● WHAT IS BEING ASKED
Each line of the entries below that holds "size" is needed, copied in full.

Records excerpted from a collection
╔══
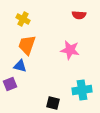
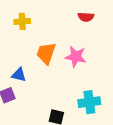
yellow cross: (23, 19) -> (22, 21), turned -32
orange trapezoid: (27, 45) -> (46, 53), moved

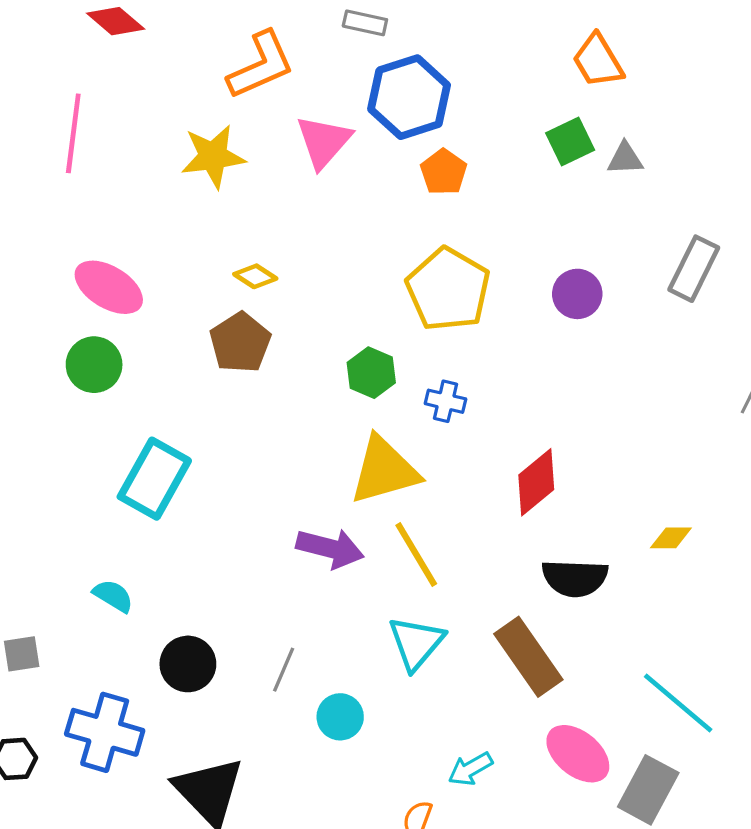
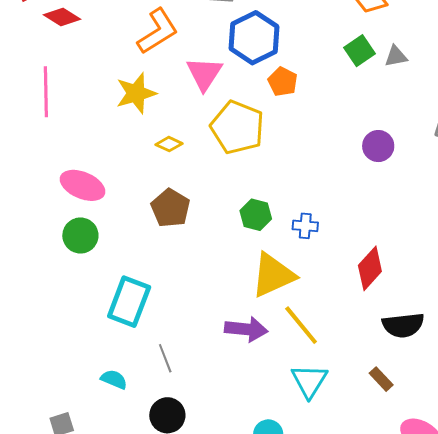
yellow diamond: (255, 276) -> (169, 144), moved
yellow pentagon: (448, 289) -> (237, 127), moved
brown rectangle: (528, 657) -> (381, 379), size x0.5
gray line: (284, 670) -> (165, 358), moved, turned -36

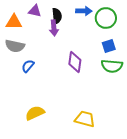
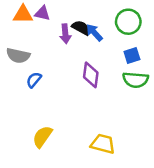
blue arrow: (84, 11) -> (94, 33), moved, turned -133
black semicircle: (57, 16) -> (81, 28), moved, turned -56
orange triangle: (14, 22) -> (23, 14), moved
yellow semicircle: (35, 113) -> (42, 137), turned -30

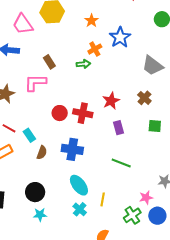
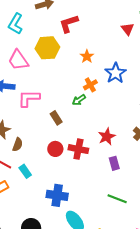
brown rectangle: (49, 62) -> (56, 118), moved
green arrow: (83, 64) -> (79, 100), turned 152
pink L-shape: (35, 83) -> (29, 98), moved
blue cross: (72, 149) -> (57, 195), moved
brown semicircle: (42, 153) -> (18, 145), moved

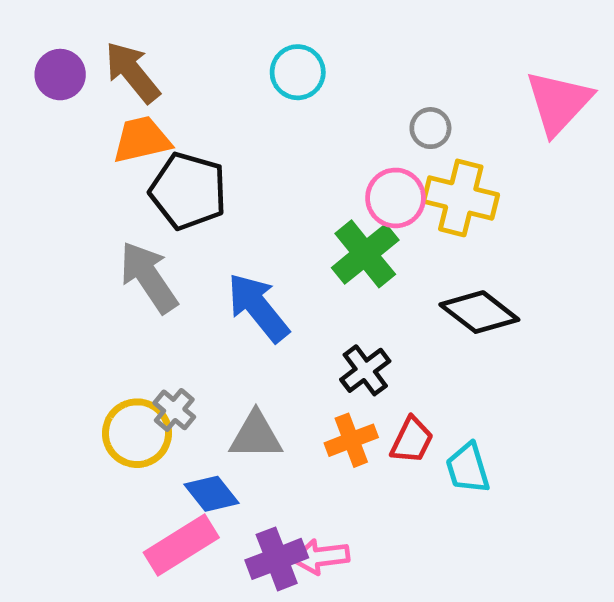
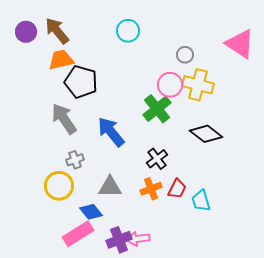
pink triangle: (559, 102) -> (240, 44), turned -40
gray cross: (174, 410) -> (75, 160), moved, turned 30

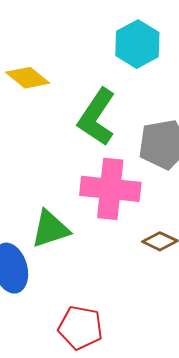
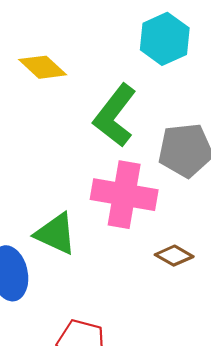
green triangle: (50, 229) -> (56, 234), turned 39

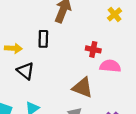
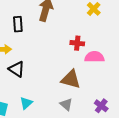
black rectangle: (43, 39) -> (18, 24), moved

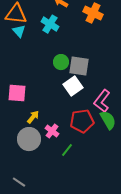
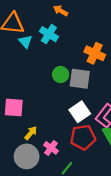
orange cross: (93, 13) -> (95, 53), moved
cyan triangle: (19, 31) -> (25, 42), moved
white square: (73, 86) -> (80, 112), moved

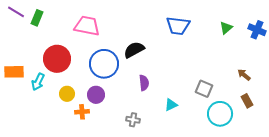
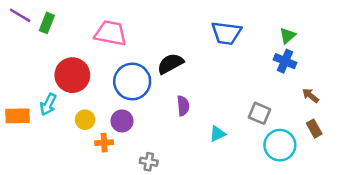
blue cross: (257, 30) -> (285, 61), moved
orange rectangle: (14, 72) -> (18, 116), moved
gray cross: (133, 120) -> (149, 162), moved

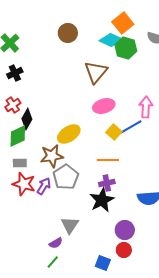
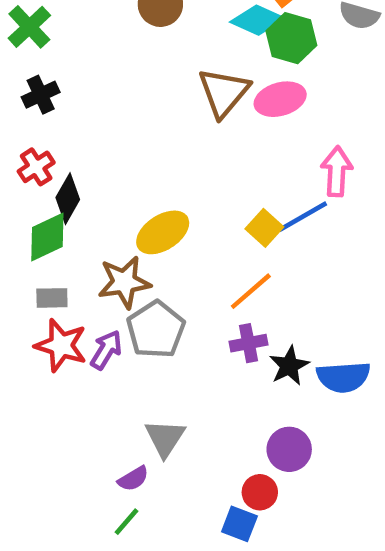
pink ellipse: (104, 106) -> (280, 99), moved
orange line: (108, 160) -> (251, 291), turned -40
black star: (102, 200) -> (289, 366), moved, size x0.7
red circle: (124, 250) -> (260, 492), moved

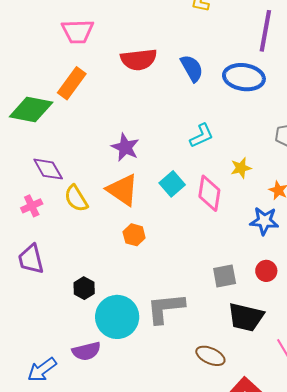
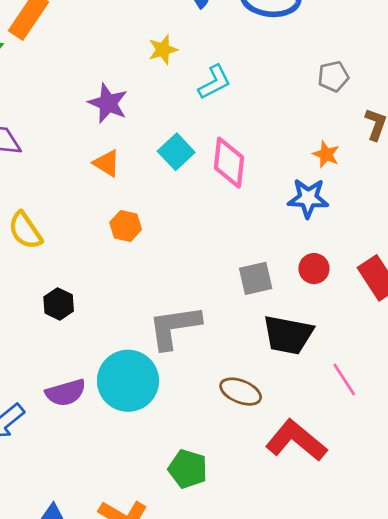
yellow star: (241, 168) -> (163, 50), moved
orange triangle: (123, 190) -> (107, 163), size x0.6
yellow semicircle: (76, 198) -> (25, 230), moved
cyan circle: (117, 317) -> (128, 381), moved

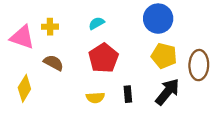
╚══
● WRITTEN RESPONSE
brown rectangle: (528, 657) -> (381, 379), size x0.5
black star: (102, 200) -> (289, 366), moved, size x0.7
orange triangle: (123, 190) -> (107, 163), size x0.6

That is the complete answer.